Task item: Only a slice of the listing below is wanted. Retype the lines from the one containing "black star: (173, 277)" through the one containing "cyan triangle: (77, 155)", exactly, both ends included.
▬▬▬▬▬▬
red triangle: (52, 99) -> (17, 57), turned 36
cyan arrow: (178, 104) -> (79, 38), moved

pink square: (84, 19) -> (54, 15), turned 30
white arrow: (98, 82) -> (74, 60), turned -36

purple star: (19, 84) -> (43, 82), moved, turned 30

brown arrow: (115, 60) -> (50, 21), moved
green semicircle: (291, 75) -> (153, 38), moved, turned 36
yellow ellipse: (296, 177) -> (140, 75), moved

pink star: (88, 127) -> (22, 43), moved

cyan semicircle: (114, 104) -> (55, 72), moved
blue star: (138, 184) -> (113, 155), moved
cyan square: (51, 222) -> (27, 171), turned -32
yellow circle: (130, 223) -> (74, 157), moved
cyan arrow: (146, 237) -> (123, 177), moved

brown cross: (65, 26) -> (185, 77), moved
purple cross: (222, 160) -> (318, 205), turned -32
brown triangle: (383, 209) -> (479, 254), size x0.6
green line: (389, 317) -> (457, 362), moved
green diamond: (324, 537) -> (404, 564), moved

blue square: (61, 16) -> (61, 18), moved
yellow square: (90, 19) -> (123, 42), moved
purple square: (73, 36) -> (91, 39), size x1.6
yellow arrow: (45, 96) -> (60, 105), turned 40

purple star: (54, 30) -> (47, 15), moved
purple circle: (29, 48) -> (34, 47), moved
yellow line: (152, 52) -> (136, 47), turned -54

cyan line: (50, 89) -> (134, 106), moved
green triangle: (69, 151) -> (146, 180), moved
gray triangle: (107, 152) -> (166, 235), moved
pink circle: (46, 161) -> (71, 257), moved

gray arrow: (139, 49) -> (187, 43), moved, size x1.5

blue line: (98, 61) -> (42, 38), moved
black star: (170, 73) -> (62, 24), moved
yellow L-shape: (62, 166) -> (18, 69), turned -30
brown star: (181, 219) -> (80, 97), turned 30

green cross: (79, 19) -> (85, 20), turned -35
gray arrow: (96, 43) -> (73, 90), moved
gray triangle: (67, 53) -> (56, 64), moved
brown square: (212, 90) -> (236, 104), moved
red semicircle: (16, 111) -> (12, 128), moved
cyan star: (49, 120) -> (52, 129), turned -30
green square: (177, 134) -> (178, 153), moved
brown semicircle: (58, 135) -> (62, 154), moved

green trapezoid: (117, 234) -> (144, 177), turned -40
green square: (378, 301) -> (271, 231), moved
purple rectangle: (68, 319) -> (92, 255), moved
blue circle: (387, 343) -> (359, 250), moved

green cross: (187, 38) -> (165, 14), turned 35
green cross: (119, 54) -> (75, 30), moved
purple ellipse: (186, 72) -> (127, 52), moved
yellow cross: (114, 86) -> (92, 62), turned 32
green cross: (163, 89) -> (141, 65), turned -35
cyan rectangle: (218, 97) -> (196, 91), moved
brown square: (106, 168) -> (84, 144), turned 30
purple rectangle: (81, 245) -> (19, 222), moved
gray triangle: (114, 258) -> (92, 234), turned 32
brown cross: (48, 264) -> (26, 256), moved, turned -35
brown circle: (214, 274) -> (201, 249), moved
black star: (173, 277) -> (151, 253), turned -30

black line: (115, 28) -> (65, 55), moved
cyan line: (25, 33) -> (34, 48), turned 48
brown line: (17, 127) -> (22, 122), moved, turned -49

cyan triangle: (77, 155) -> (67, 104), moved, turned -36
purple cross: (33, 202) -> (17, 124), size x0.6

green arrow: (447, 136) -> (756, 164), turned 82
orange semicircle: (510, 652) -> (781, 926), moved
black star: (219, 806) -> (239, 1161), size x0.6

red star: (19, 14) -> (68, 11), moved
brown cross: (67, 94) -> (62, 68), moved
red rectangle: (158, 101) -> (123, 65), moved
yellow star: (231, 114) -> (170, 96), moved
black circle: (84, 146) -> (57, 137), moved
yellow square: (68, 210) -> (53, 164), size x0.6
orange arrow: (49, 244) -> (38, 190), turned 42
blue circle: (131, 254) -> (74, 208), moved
▬▬▬▬▬▬
Solution to the problem:
black star: (173, 277) -> (151, 253), turned -30

black line: (115, 28) -> (65, 55), moved
cyan line: (25, 33) -> (34, 48), turned 48
brown line: (17, 127) -> (22, 122), moved, turned -49

cyan triangle: (77, 155) -> (67, 104), moved, turned -36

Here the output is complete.